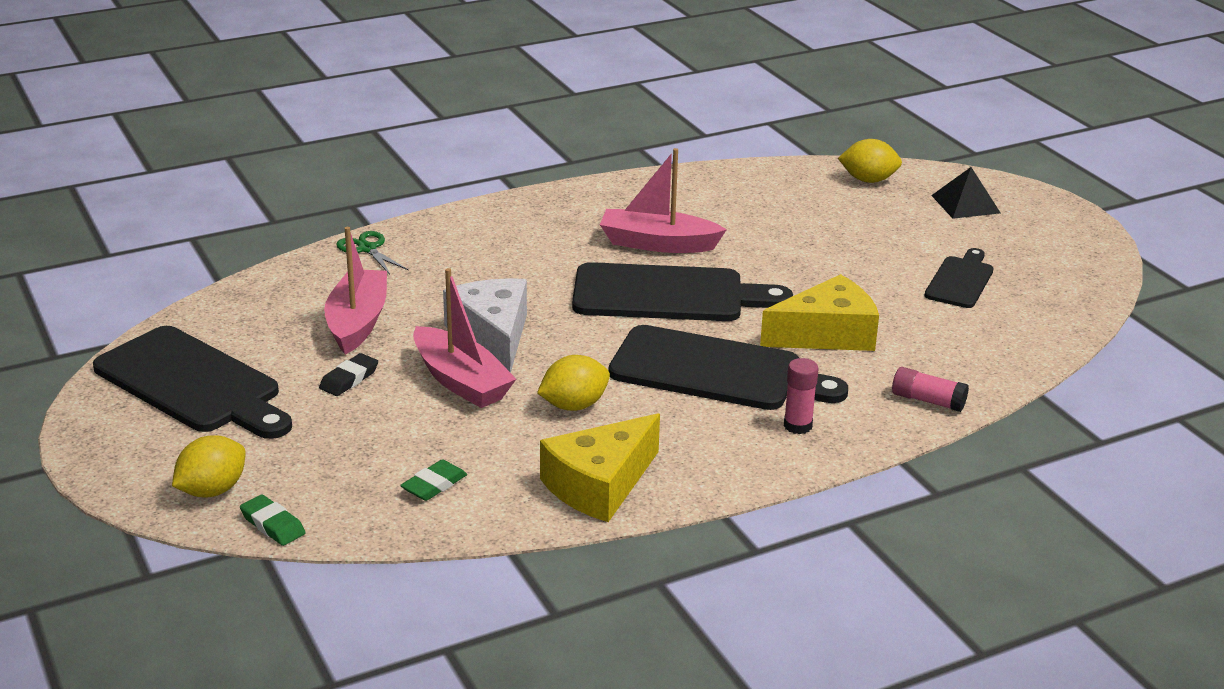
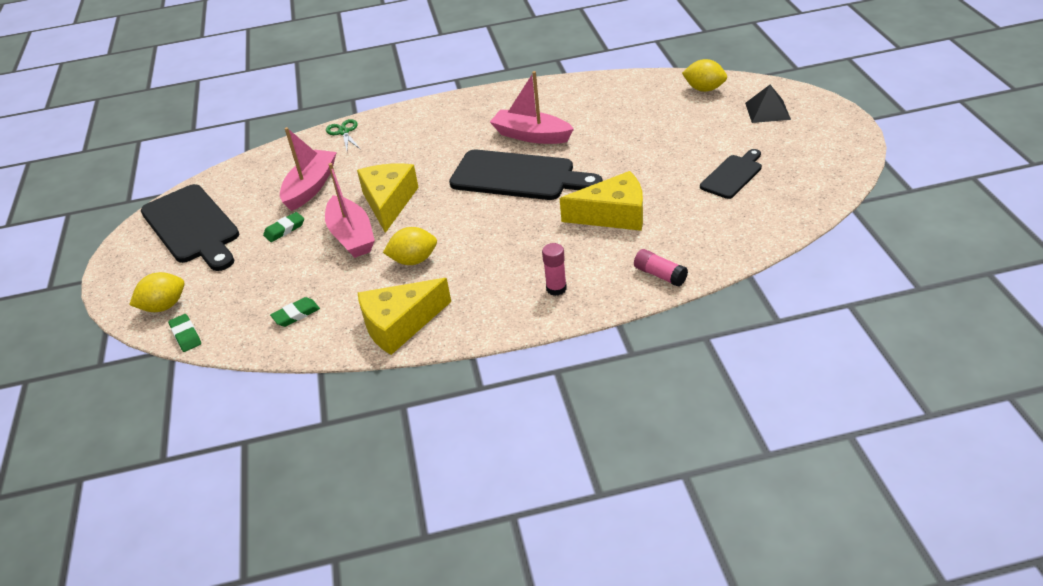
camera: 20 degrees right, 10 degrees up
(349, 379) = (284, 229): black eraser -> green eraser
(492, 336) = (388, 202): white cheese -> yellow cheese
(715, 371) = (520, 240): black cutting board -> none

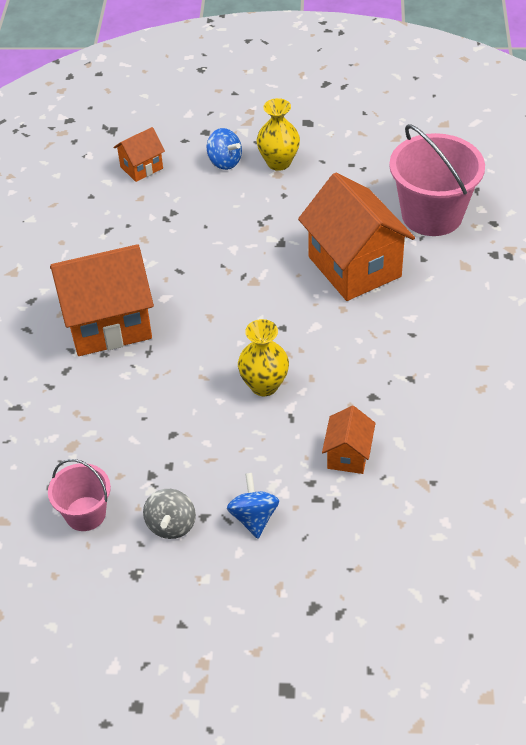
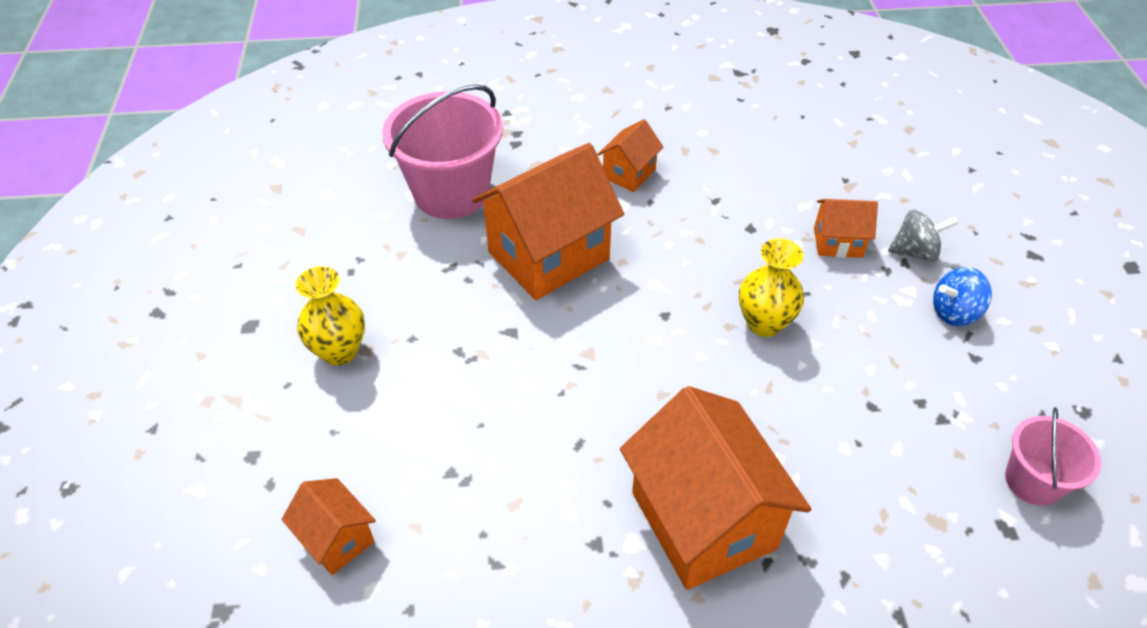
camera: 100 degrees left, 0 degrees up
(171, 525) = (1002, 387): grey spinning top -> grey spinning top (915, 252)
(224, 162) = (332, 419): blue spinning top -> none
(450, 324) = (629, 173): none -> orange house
....
__Exercise goal__
The entries are to be reproduced exactly, excluding any pictures they contain.

__Written answer__
camera: 20 degrees right, 10 degrees up
(349, 379) = (284, 229): black eraser -> green eraser
(492, 336) = (388, 202): white cheese -> yellow cheese
(715, 371) = (520, 240): black cutting board -> none

camera: 100 degrees left, 0 degrees up
(171, 525) = (1002, 387): grey spinning top -> grey spinning top (915, 252)
(224, 162) = (332, 419): blue spinning top -> none
(450, 324) = (629, 173): none -> orange house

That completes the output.